> [What the task requires]: From the listing below, work out the number of lines containing "none" and give that number without comment.

== Given entries ==

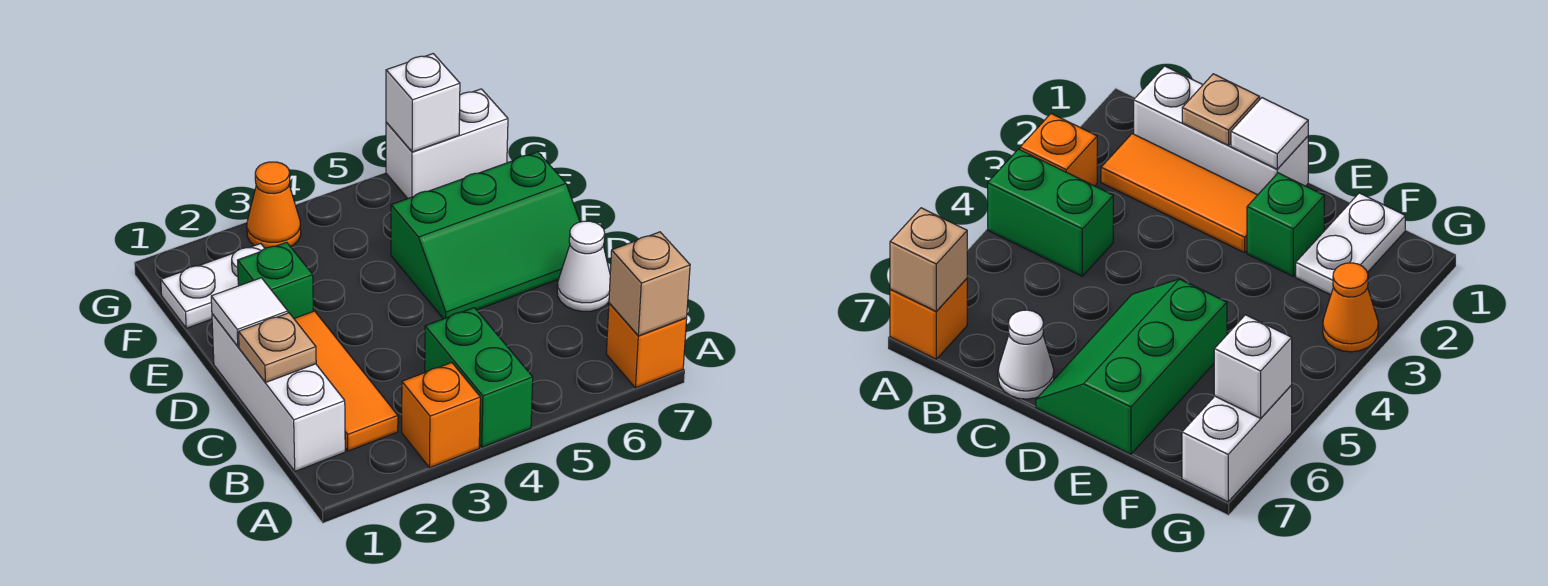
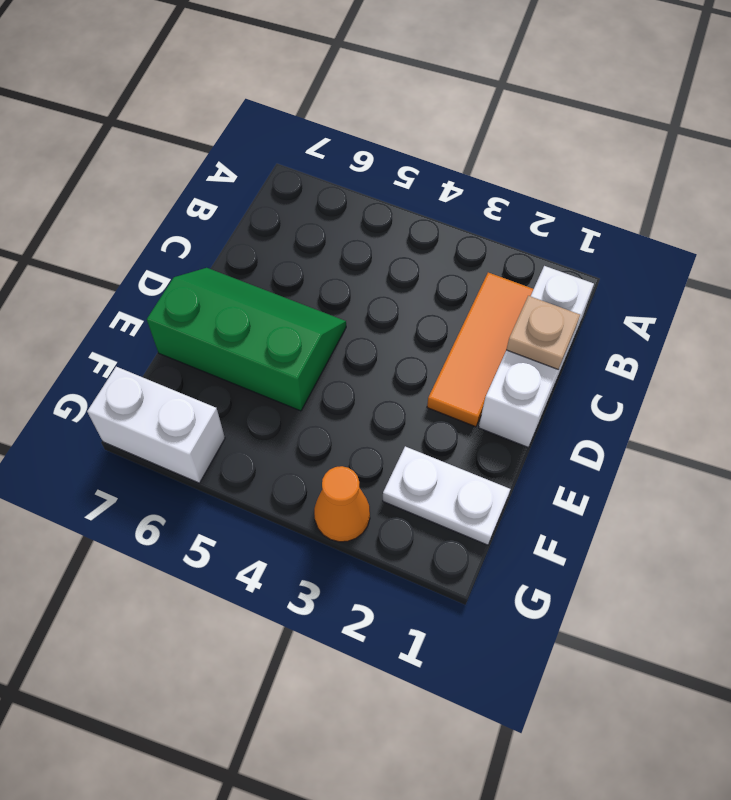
none -> orange 1x1 brick [402,363,480,468]
none -> green 1x2 brick [425,308,533,447]
none -> orange 1x1 brick [606,303,687,388]

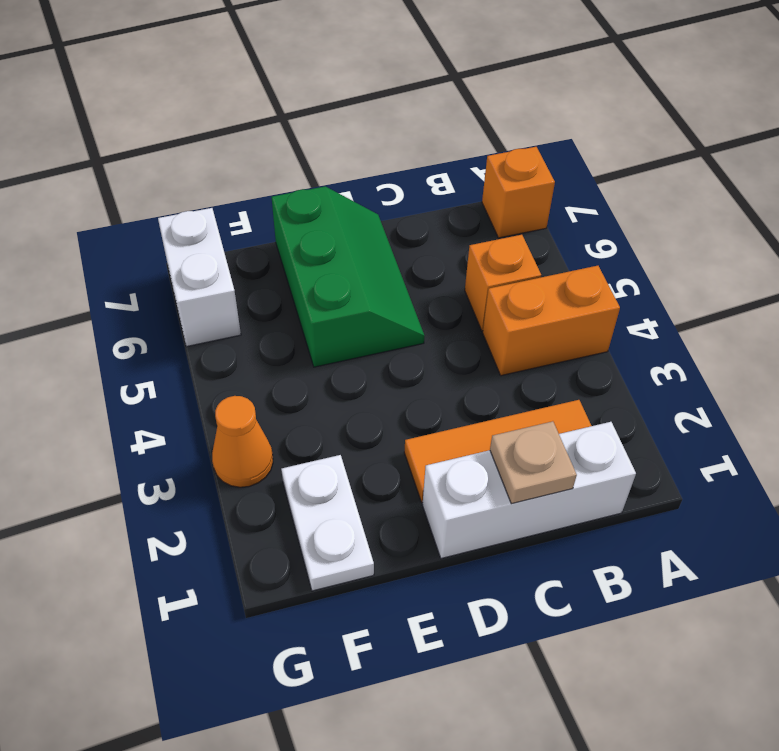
orange 1x2 brick [483,266,620,376] -> green 1x2 brick [425,308,533,447]
orange 1x1 brick [465,235,541,331] -> orange 1x1 brick moved to [402,363,480,468]
none -> white 1x1 cone [557,221,610,311]
none -> green 1x1 brick [238,242,313,318]
none -> tan 1x1 brick [609,232,690,336]

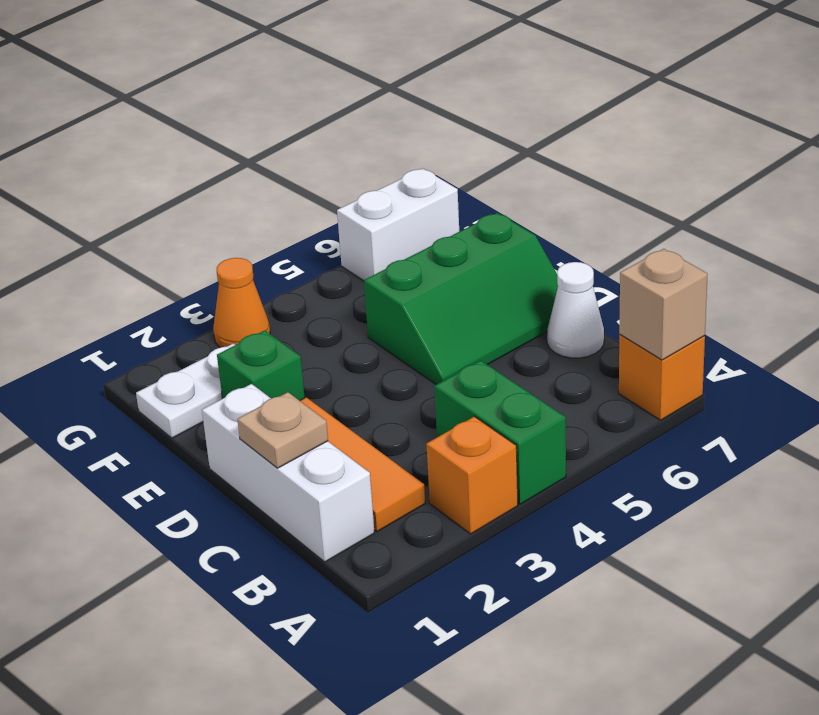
none -> white 1x1 tile [211,278,288,346]
none -> white 1x1 brick [386,54,460,152]

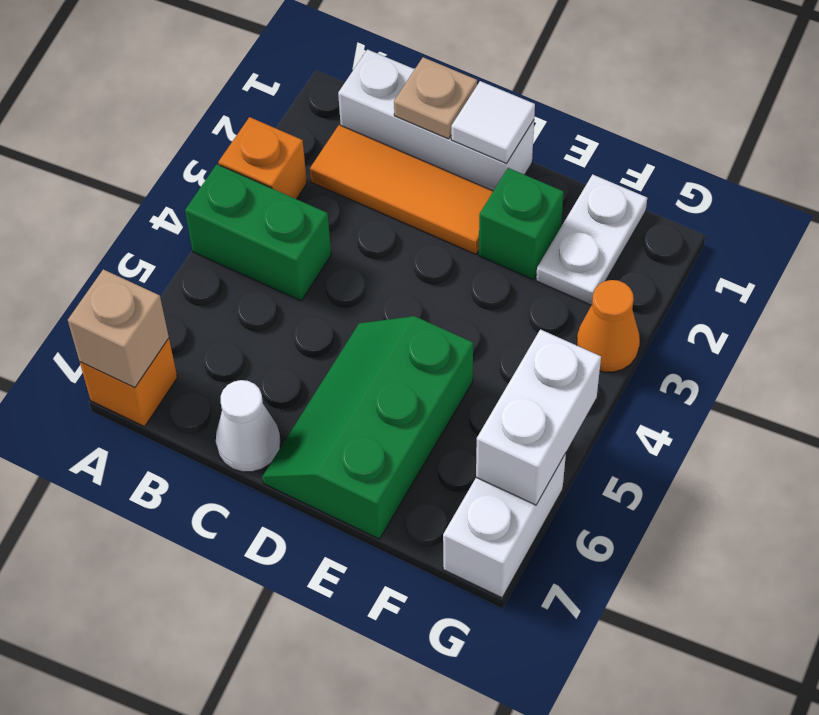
white 1x2 brick [476,329,601,505] -> white 1x1 brick [386,54,460,152]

===

> [Solution for this task]: 8